### Directions for this task
Identify each line below containing the string "none" and copy it.

### The data
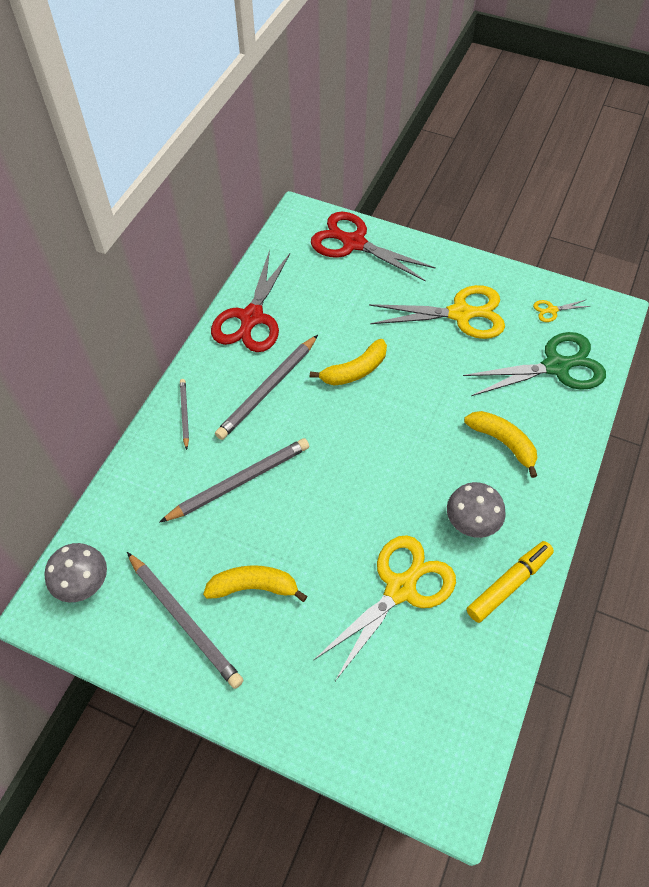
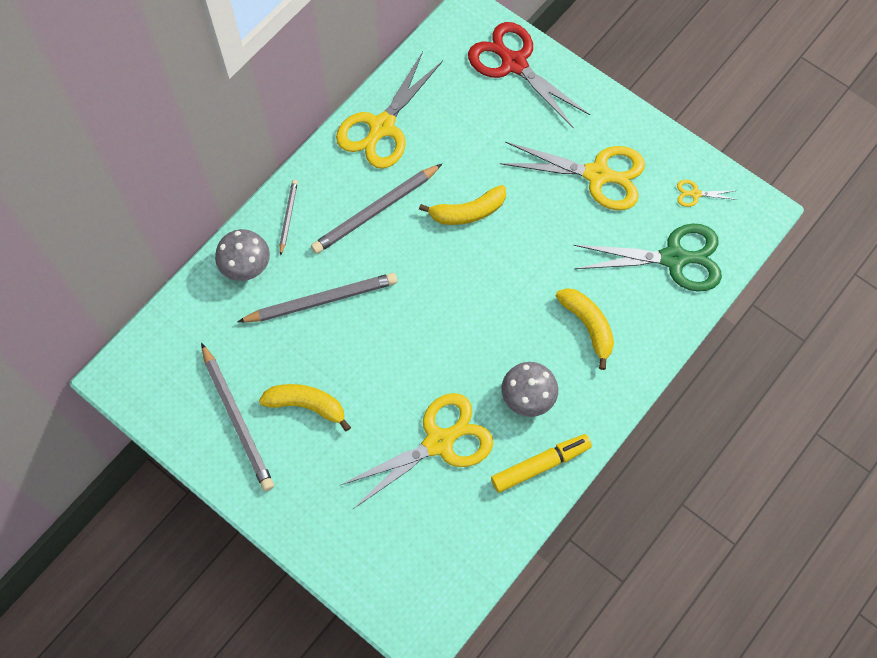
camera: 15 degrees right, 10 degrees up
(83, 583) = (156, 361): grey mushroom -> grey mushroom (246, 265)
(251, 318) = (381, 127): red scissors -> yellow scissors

==

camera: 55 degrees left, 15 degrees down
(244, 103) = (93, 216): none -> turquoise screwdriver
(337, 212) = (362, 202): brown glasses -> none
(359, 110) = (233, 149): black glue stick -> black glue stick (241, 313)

### Problem solution
(244, 103) = (93, 216): none -> turquoise screwdriver
(337, 212) = (362, 202): brown glasses -> none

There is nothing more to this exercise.